## What the task asks
The entries below hold a line with "(441, 253) = (325, 133): white" and a line with "(370, 333) = (180, 198): yellow". Return those lines and all that lie between them, exactly and only.

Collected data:
= Beginning of Section =

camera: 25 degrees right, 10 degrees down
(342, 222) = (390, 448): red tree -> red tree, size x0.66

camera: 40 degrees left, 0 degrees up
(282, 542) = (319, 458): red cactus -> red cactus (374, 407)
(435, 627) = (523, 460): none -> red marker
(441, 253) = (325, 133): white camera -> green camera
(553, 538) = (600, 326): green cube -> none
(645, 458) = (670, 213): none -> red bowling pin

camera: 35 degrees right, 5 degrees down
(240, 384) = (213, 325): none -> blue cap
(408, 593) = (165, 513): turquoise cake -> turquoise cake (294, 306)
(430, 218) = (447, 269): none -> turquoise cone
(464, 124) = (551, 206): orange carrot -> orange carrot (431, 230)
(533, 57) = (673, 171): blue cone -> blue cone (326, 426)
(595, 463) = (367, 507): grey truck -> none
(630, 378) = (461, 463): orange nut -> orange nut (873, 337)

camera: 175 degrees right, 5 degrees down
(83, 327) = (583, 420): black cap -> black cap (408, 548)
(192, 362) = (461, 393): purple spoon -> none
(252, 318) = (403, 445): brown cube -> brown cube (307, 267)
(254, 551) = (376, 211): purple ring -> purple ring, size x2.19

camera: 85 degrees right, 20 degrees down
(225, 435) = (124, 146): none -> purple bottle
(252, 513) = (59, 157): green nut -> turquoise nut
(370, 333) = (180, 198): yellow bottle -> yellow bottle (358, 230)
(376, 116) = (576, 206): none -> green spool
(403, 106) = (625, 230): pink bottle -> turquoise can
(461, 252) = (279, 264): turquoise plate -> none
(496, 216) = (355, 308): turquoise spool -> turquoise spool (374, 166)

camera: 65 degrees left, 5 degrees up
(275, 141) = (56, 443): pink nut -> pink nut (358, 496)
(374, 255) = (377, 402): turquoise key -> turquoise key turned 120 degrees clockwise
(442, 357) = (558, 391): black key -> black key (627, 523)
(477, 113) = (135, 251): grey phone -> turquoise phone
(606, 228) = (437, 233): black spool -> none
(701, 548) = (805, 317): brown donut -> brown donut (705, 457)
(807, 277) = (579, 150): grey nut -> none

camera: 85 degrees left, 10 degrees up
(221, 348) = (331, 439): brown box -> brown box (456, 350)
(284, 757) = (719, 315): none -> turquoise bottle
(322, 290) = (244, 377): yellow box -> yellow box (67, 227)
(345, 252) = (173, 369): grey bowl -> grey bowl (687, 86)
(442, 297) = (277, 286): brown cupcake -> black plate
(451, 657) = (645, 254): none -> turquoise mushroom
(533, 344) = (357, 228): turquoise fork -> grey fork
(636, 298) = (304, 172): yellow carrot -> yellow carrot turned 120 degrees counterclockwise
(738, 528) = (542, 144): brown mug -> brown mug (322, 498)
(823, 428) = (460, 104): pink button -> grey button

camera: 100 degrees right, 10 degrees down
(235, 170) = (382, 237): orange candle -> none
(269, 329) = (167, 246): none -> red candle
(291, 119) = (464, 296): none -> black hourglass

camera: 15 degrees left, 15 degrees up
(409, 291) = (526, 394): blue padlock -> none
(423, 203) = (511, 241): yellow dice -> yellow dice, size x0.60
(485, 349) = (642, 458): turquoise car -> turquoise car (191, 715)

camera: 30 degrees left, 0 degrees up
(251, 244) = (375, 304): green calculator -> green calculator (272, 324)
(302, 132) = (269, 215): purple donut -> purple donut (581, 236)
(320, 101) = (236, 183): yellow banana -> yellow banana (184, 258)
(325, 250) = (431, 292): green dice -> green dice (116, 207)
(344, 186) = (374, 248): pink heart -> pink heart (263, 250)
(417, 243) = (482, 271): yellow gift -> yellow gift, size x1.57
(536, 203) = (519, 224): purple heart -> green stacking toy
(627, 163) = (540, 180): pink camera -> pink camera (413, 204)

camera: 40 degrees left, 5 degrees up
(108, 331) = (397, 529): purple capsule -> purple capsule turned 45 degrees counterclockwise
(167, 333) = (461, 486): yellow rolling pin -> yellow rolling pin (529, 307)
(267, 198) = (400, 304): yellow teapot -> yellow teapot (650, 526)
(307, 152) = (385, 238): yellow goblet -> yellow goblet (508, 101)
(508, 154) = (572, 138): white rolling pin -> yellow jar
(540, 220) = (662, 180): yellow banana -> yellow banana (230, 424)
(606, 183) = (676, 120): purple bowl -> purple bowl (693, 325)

= End of Section =

## Worked solution
(441, 253) = (325, 133): white camera -> green camera
(553, 538) = (600, 326): green cube -> none
(645, 458) = (670, 213): none -> red bowling pin

camera: 35 degrees right, 5 degrees down
(240, 384) = (213, 325): none -> blue cap
(408, 593) = (165, 513): turquoise cake -> turquoise cake (294, 306)
(430, 218) = (447, 269): none -> turquoise cone
(464, 124) = (551, 206): orange carrot -> orange carrot (431, 230)
(533, 57) = (673, 171): blue cone -> blue cone (326, 426)
(595, 463) = (367, 507): grey truck -> none
(630, 378) = (461, 463): orange nut -> orange nut (873, 337)

camera: 175 degrees right, 5 degrees down
(83, 327) = (583, 420): black cap -> black cap (408, 548)
(192, 362) = (461, 393): purple spoon -> none
(252, 318) = (403, 445): brown cube -> brown cube (307, 267)
(254, 551) = (376, 211): purple ring -> purple ring, size x2.19

camera: 85 degrees right, 20 degrees down
(225, 435) = (124, 146): none -> purple bottle
(252, 513) = (59, 157): green nut -> turquoise nut
(370, 333) = (180, 198): yellow bottle -> yellow bottle (358, 230)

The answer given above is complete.